[AIM OF THE TASK] All of the listing should be output exactly, apart from the pictures.
════════════════════
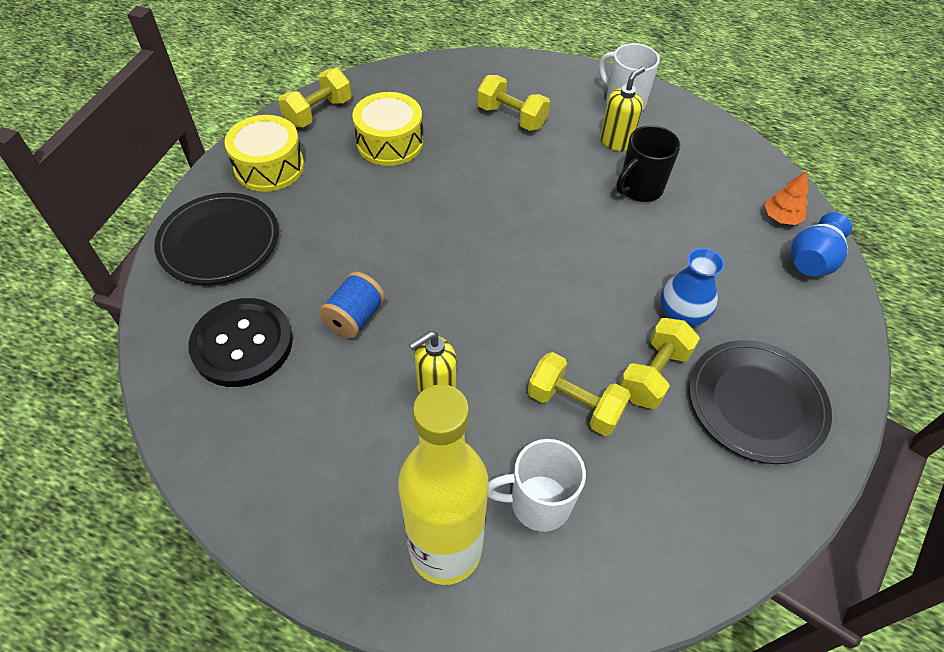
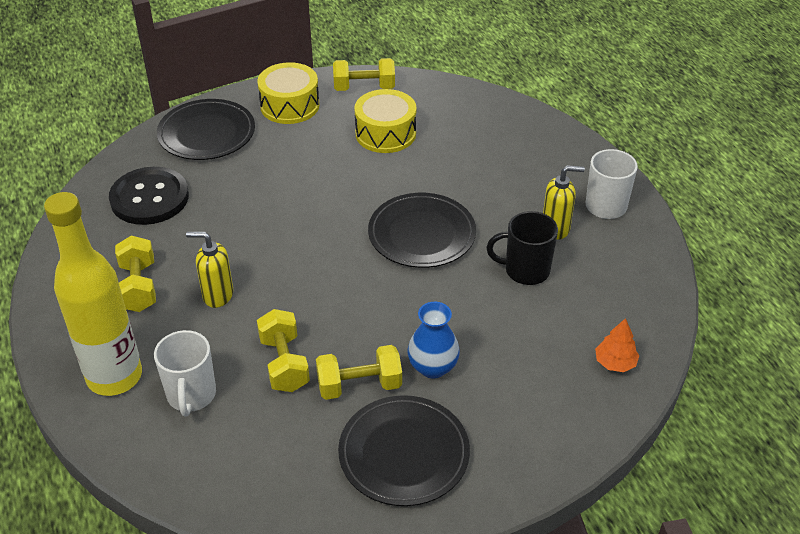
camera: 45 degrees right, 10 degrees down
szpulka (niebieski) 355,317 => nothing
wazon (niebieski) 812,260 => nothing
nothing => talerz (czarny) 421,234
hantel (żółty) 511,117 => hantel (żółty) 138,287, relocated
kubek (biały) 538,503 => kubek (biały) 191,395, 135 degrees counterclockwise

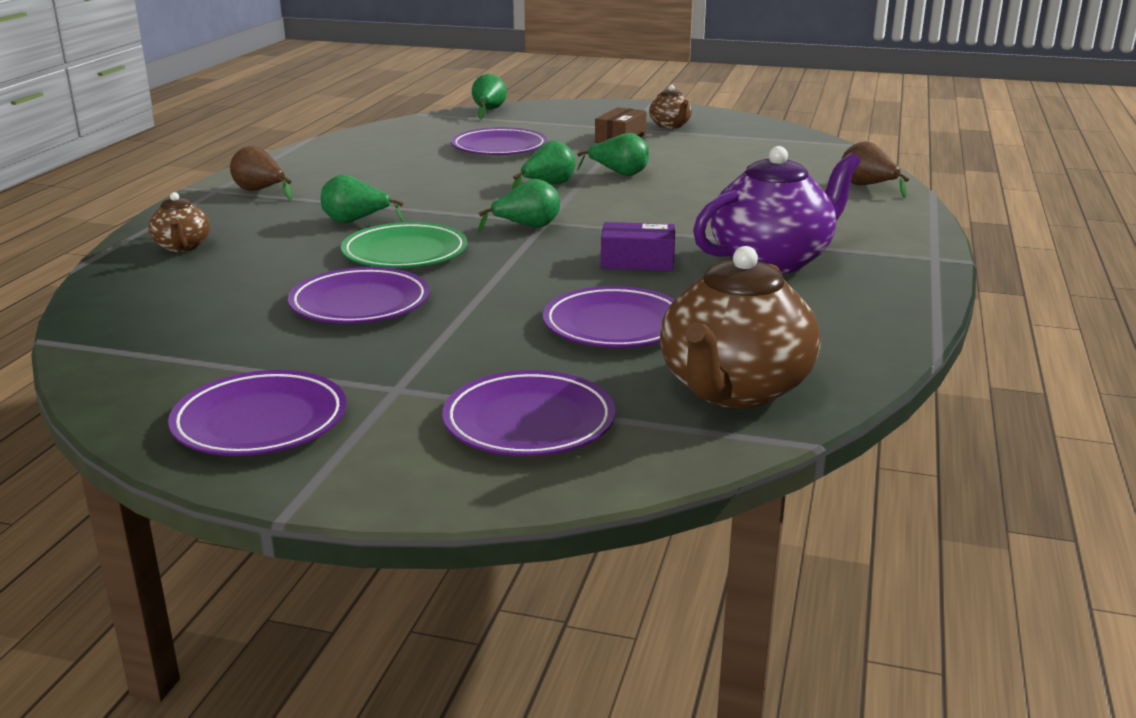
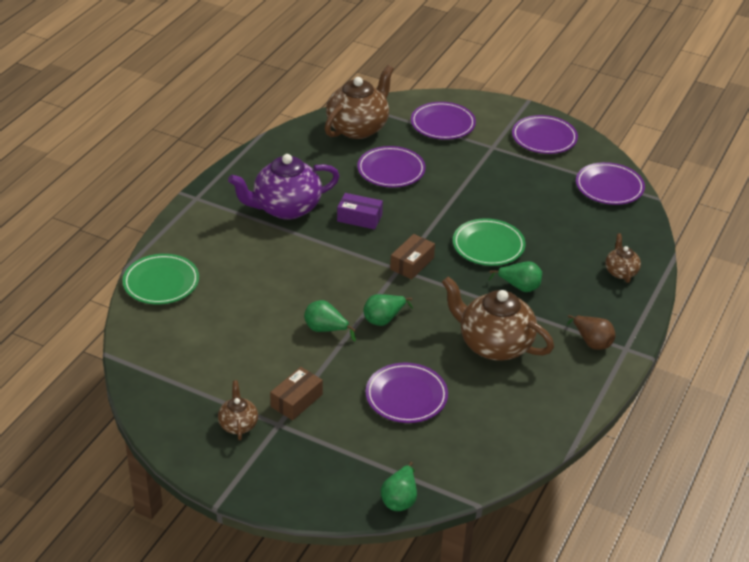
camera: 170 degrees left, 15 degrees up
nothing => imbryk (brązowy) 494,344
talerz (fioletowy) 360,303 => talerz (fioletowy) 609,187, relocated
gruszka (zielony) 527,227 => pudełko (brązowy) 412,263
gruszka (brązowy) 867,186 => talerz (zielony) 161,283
════════════════════
[SOLUTION TO THE PROBLEM]
camera: 45 degrees right, 10 degrees down
szpulka (niebieski) 355,317 => nothing
wazon (niebieski) 812,260 => nothing
nothing => talerz (czarny) 421,234
hantel (żółty) 511,117 => hantel (żółty) 138,287, relocated
kubek (biały) 538,503 => kubek (biały) 191,395, 135 degrees counterclockwise

camera: 170 degrees left, 15 degrees up
nothing => imbryk (brązowy) 494,344
talerz (fioletowy) 360,303 => talerz (fioletowy) 609,187, relocated
gruszka (zielony) 527,227 => pudełko (brązowy) 412,263
gruszka (brązowy) 867,186 => talerz (zielony) 161,283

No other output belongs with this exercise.